## AVAILABLE DATA

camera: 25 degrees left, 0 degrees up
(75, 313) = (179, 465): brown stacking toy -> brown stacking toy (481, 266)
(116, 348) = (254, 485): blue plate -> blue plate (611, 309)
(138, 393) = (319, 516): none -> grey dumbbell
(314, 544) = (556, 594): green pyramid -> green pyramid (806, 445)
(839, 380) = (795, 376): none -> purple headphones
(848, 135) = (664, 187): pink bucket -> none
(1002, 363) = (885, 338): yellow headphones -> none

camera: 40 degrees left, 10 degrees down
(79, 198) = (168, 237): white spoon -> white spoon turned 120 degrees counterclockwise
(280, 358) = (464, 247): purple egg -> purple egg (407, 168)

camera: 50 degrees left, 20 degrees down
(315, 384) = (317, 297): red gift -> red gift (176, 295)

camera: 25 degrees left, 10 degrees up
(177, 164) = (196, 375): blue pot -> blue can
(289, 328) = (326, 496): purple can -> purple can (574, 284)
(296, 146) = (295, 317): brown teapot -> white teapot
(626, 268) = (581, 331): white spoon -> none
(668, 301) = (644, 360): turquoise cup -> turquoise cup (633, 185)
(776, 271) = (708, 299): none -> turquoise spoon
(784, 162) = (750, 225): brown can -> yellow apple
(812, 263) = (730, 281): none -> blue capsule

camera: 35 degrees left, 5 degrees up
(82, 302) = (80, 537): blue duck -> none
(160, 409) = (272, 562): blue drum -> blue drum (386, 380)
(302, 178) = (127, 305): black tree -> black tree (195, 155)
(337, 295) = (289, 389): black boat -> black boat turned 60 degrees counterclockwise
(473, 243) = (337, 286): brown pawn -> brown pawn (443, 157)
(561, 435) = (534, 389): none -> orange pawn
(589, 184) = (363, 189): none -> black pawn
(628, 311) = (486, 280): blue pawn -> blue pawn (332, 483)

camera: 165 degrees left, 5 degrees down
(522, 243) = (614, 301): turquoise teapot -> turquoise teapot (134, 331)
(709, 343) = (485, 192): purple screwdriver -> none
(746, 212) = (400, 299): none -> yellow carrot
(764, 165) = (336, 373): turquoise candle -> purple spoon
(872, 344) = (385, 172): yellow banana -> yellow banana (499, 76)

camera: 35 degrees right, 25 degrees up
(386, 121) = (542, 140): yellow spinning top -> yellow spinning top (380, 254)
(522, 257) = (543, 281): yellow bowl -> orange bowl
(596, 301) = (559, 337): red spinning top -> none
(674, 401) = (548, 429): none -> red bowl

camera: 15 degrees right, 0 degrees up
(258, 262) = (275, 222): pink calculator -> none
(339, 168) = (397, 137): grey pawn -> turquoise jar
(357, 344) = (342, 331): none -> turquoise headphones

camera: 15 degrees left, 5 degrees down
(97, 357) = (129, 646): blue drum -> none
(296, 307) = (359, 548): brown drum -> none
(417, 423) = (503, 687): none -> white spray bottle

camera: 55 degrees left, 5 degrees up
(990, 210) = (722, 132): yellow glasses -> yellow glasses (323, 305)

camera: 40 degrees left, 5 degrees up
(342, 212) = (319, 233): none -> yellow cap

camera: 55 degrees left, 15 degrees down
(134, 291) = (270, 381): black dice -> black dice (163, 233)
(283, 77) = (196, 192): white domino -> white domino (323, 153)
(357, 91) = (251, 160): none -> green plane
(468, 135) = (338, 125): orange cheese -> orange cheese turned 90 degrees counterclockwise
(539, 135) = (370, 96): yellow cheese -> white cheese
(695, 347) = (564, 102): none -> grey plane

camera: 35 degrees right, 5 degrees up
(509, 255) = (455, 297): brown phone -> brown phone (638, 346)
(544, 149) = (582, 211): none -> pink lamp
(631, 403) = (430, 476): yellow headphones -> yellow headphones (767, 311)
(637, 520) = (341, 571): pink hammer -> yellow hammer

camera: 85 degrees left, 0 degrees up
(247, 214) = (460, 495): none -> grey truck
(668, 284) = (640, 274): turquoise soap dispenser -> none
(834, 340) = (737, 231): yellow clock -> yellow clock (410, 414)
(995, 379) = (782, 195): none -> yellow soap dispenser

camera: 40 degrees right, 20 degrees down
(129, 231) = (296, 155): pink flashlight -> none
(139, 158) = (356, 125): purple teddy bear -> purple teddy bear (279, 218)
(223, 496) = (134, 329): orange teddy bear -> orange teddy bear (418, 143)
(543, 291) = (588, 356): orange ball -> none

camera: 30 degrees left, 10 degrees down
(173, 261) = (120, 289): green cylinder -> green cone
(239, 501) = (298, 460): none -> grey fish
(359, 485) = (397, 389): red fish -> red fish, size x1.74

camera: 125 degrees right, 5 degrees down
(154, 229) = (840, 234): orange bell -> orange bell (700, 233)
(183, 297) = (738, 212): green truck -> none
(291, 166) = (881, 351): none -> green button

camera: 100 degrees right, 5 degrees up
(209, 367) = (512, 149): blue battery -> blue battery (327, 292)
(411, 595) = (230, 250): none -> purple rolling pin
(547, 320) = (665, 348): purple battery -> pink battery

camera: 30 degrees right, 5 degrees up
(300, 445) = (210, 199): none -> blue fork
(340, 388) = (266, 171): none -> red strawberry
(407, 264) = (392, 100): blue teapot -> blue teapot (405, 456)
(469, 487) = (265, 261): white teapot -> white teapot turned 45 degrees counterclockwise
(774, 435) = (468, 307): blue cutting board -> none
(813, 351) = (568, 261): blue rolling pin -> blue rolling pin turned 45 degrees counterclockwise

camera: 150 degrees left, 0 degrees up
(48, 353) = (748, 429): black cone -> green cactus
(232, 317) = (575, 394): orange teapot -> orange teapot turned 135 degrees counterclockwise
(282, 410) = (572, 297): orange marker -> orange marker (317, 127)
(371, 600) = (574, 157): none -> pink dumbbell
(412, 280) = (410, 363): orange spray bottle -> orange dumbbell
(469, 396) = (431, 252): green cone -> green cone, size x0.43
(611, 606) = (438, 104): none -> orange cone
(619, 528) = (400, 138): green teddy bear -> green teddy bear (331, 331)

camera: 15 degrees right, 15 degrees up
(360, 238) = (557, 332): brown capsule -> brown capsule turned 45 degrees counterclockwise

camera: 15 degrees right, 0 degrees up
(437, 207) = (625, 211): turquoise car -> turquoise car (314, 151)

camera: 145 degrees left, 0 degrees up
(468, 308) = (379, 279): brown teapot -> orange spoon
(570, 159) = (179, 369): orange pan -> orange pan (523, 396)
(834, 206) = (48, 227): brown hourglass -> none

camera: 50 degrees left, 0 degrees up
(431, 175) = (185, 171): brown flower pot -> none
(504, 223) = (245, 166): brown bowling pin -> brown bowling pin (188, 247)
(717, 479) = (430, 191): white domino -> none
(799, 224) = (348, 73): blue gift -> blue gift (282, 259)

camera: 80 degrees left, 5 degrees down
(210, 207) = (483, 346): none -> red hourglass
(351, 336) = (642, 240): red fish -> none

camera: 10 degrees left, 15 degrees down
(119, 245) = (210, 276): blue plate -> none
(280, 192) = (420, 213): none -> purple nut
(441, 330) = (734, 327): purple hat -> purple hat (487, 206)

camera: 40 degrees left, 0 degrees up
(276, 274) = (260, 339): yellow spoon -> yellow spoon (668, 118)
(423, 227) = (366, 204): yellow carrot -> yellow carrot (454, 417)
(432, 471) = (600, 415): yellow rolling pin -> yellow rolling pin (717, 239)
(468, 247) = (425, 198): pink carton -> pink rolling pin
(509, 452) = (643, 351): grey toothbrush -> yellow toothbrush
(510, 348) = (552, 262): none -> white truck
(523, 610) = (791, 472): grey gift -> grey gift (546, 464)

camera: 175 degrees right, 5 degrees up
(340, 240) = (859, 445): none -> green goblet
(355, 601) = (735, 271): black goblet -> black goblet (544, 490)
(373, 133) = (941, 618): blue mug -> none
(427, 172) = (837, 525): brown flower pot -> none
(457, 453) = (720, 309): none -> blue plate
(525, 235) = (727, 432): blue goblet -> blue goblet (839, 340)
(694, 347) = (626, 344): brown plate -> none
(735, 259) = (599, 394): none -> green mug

## TASK DESCRIPTION
Set down, word for word, each line from the top of the records above through the line with "(177, 164) = (196, 375): blue pot -> blue can".

## YOUR RESPONSE
camera: 25 degrees left, 0 degrees up
(75, 313) = (179, 465): brown stacking toy -> brown stacking toy (481, 266)
(116, 348) = (254, 485): blue plate -> blue plate (611, 309)
(138, 393) = (319, 516): none -> grey dumbbell
(314, 544) = (556, 594): green pyramid -> green pyramid (806, 445)
(839, 380) = (795, 376): none -> purple headphones
(848, 135) = (664, 187): pink bucket -> none
(1002, 363) = (885, 338): yellow headphones -> none

camera: 40 degrees left, 10 degrees down
(79, 198) = (168, 237): white spoon -> white spoon turned 120 degrees counterclockwise
(280, 358) = (464, 247): purple egg -> purple egg (407, 168)

camera: 50 degrees left, 20 degrees down
(315, 384) = (317, 297): red gift -> red gift (176, 295)

camera: 25 degrees left, 10 degrees up
(177, 164) = (196, 375): blue pot -> blue can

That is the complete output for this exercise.